▸ **Exercise directions**
Your output should be exactly the lines from the one containing "lime brick B15:D15" through the final line of the following data, please, with no pictures.

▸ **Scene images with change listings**
----

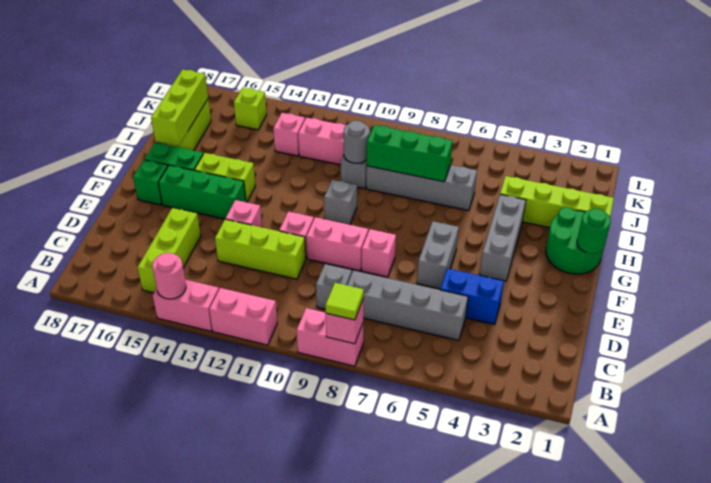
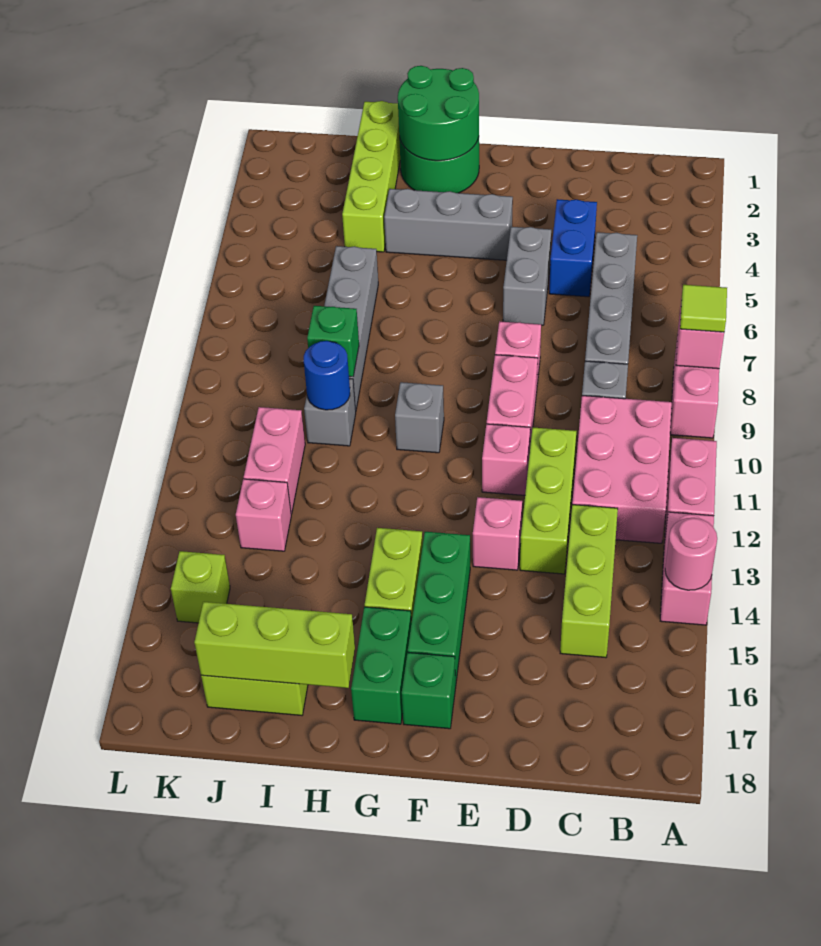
none -> pink brick B10:C12 level 1
lime brick B15:D15 level 1 -> lime brick C13:C15 level 1
grey brick E6:F6 level 1 -> grey brick E5:E6 level 1
green round brick G1 level 2 -> green round brick G1:H2 level 2
green brick I7:I9 level 2 -> green brick I9 level 2
grey round brick I10 level 2 -> blue round brick I10 level 2

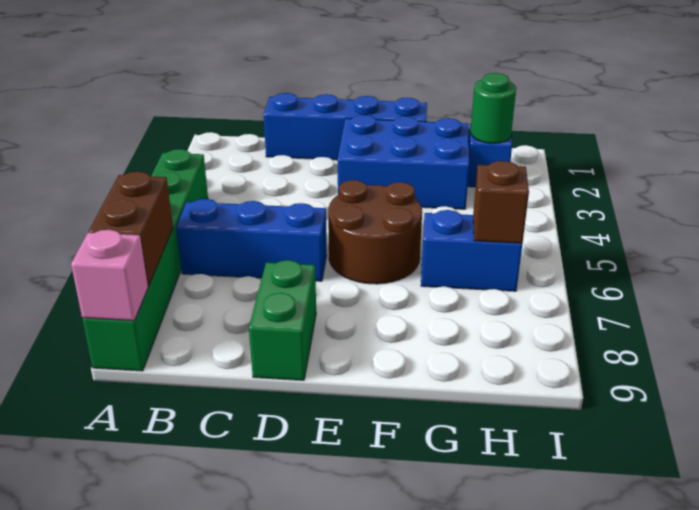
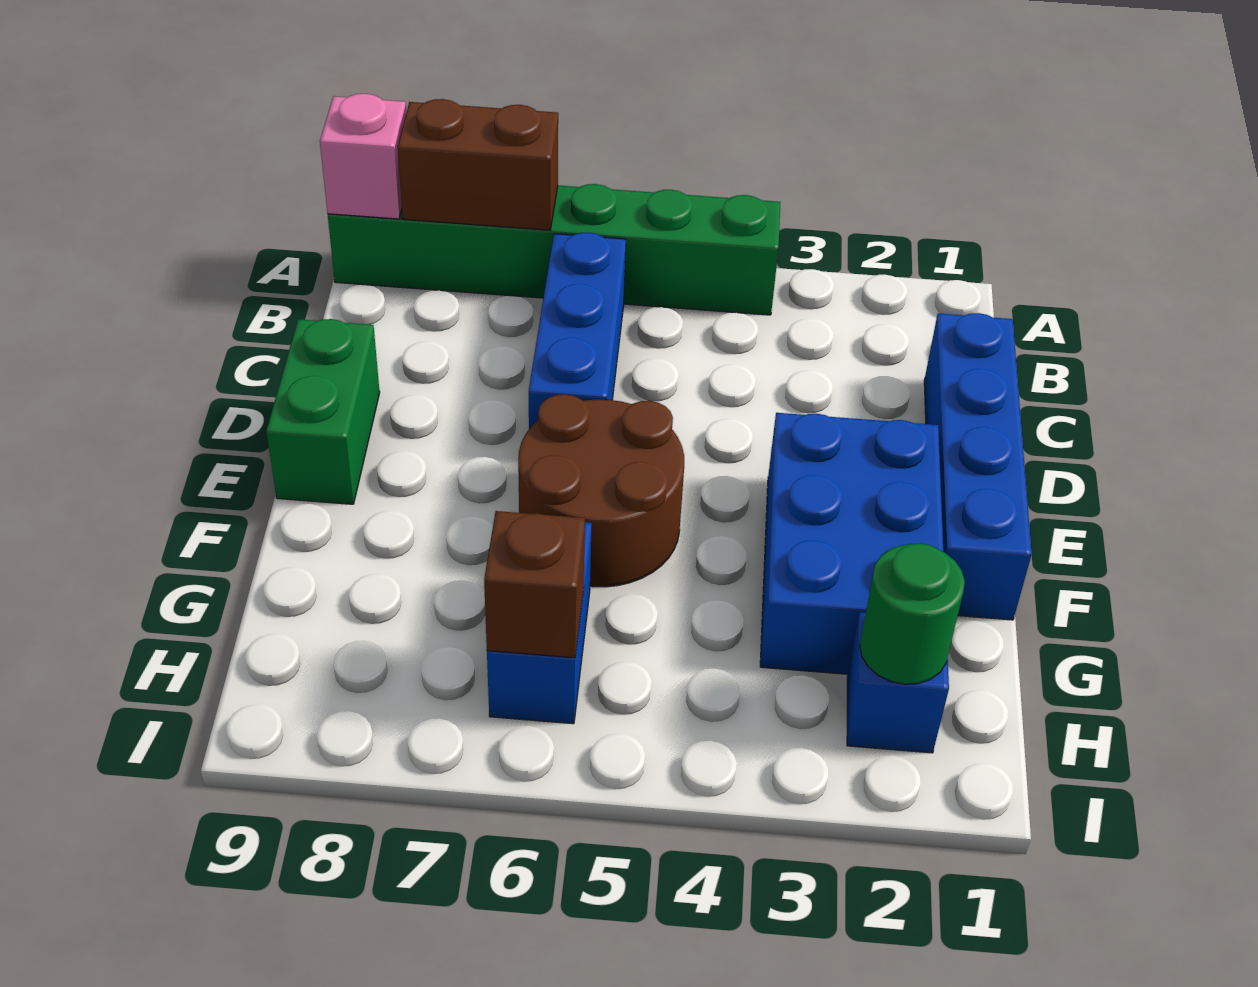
green brick D8:D9 level 1 -> green brick D9:E9 level 1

----

▸ **Written response**
lime brick B15:D15 level 1 -> lime brick C13:C15 level 1
grey brick E6:F6 level 1 -> grey brick E5:E6 level 1
green round brick G1 level 2 -> green round brick G1:H2 level 2
green brick I7:I9 level 2 -> green brick I9 level 2
grey round brick I10 level 2 -> blue round brick I10 level 2

green brick D8:D9 level 1 -> green brick D9:E9 level 1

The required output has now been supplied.